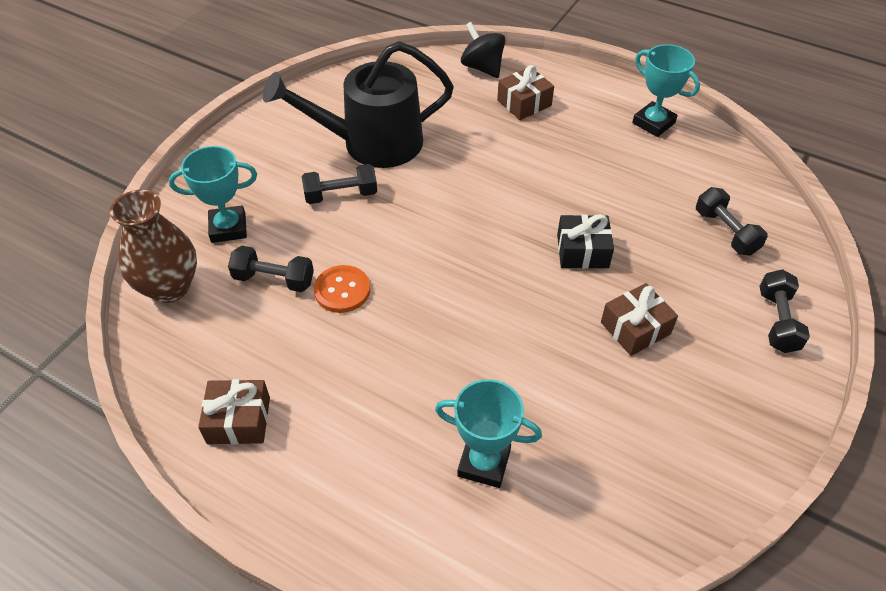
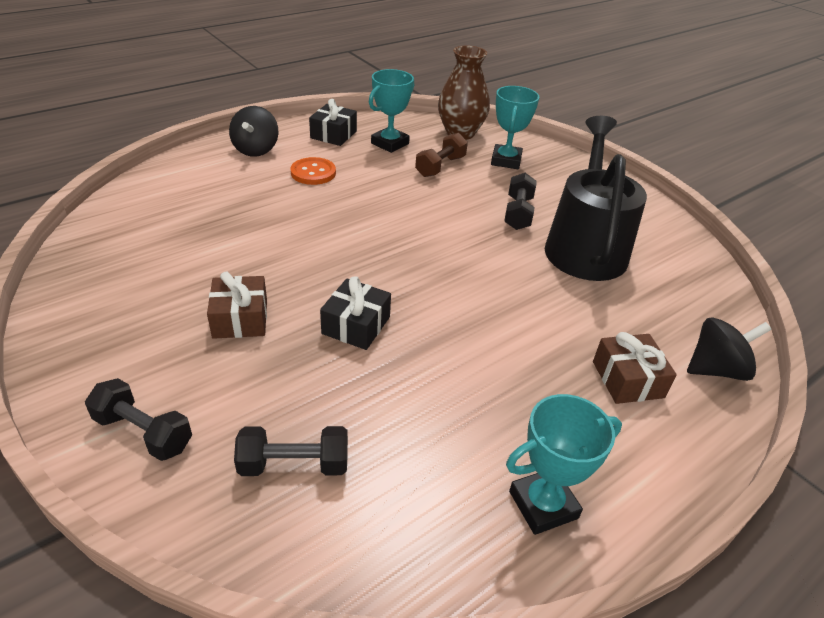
camera: 110 degrees right, 10 degrees down
(239, 420) = (333, 134): brown gift -> black gift
(274, 279) = (440, 166): black dumbbell -> brown dumbbell
(331, 491) = (256, 150): none -> black spinning top
(342, 290) = (409, 189): orange button -> orange button (313, 173)
(484, 463) = (212, 201): turquoise trophy -> turquoise trophy (390, 143)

● ● ●

Take the line holding "(342, 290) = (409, 189): orange" and the lines after it through the end of the entries. Retype them exactly and add nothing.

(342, 290) = (409, 189): orange button -> orange button (313, 173)
(484, 463) = (212, 201): turquoise trophy -> turquoise trophy (390, 143)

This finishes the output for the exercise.